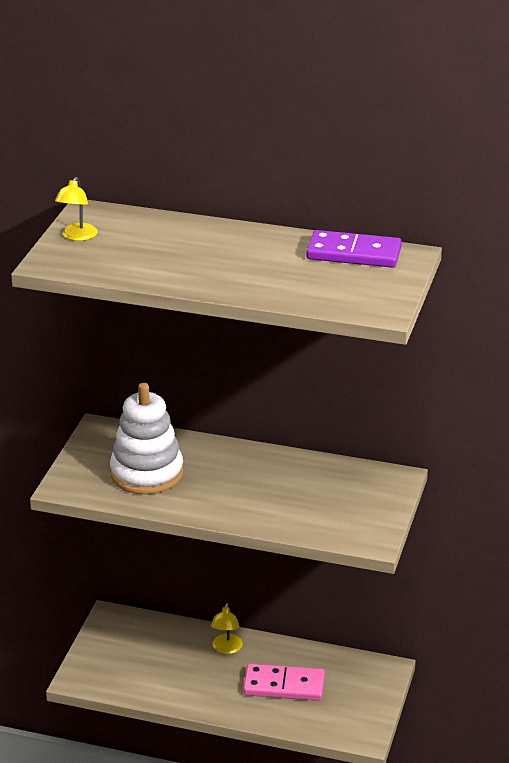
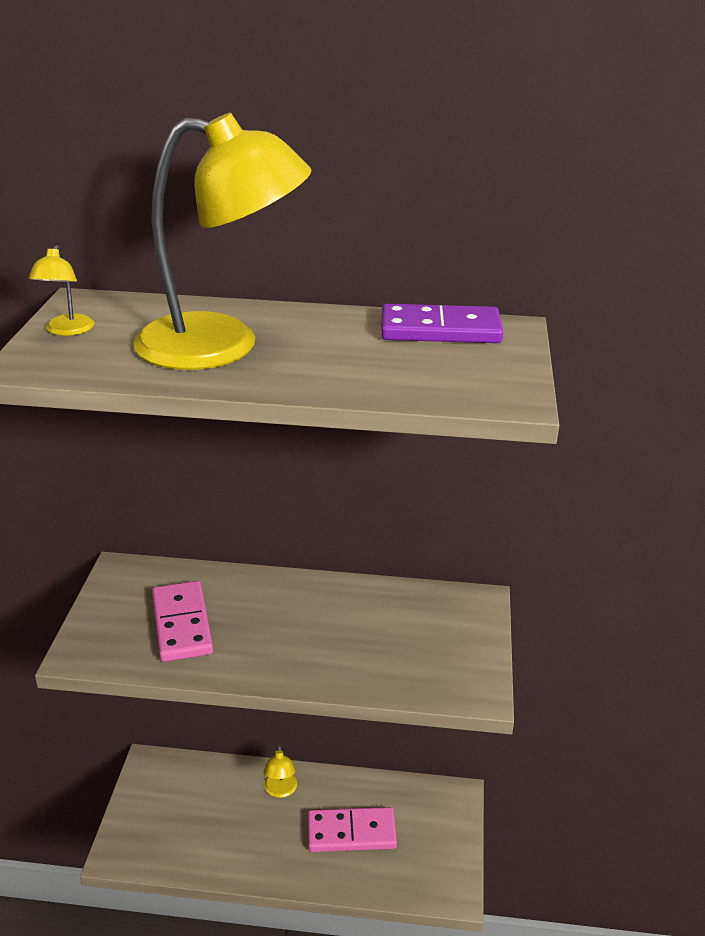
camera: 10 degrees left, 0 degrees up
(147, 473) = (182, 624): white stacking toy -> pink domino
(188, 256) = (222, 345): none -> yellow lamp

**Description of the task:** From the line containing "(147, 473) = (182, 624): white" to the final line above, output everything. Change nothing and add nothing.

**Expected output:**
(147, 473) = (182, 624): white stacking toy -> pink domino
(188, 256) = (222, 345): none -> yellow lamp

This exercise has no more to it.